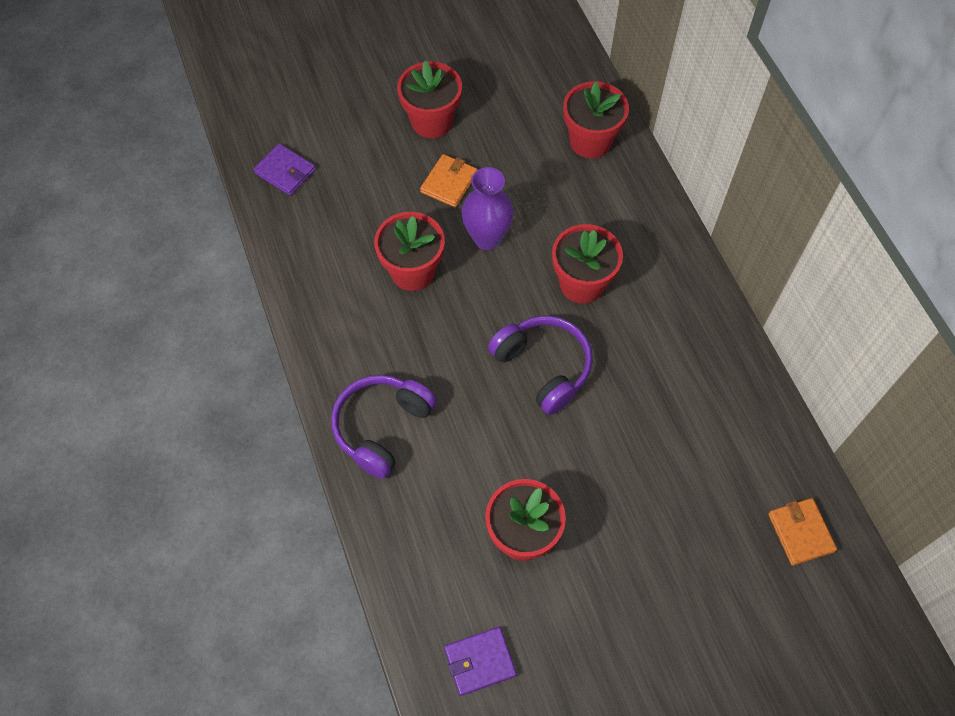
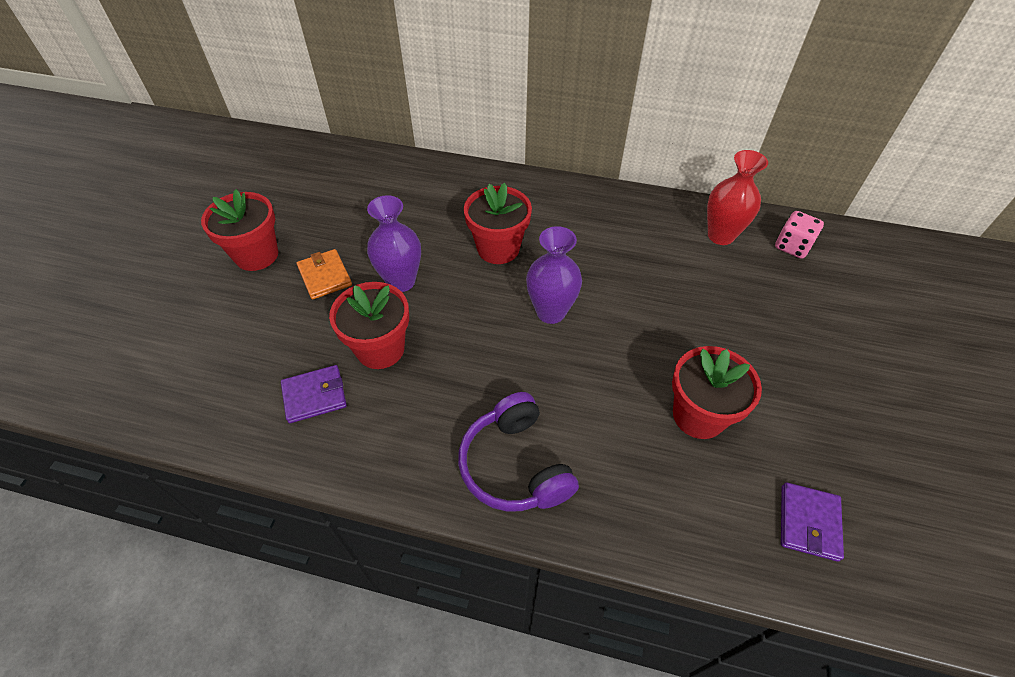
camera: 55 degrees left, 10 degrees down
(285, 171) = (173, 388): purple wallet -> purple wallet (314, 396)
(543, 367) = (551, 312): purple headphones -> purple vase
(590, 141) = (385, 178): red flower pot -> none
(759, 459) = (720, 235): none -> red vase
(800, 532) = (792, 246): orange wallet -> pink dice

□ □ □ □ □

■ WORK INSTRUCTIONS
Please restate the material word for word; the pictures stay out.

■ TASK SOLUTION
camera: 55 degrees left, 10 degrees down
(285, 171) = (173, 388): purple wallet -> purple wallet (314, 396)
(543, 367) = (551, 312): purple headphones -> purple vase
(590, 141) = (385, 178): red flower pot -> none
(759, 459) = (720, 235): none -> red vase
(800, 532) = (792, 246): orange wallet -> pink dice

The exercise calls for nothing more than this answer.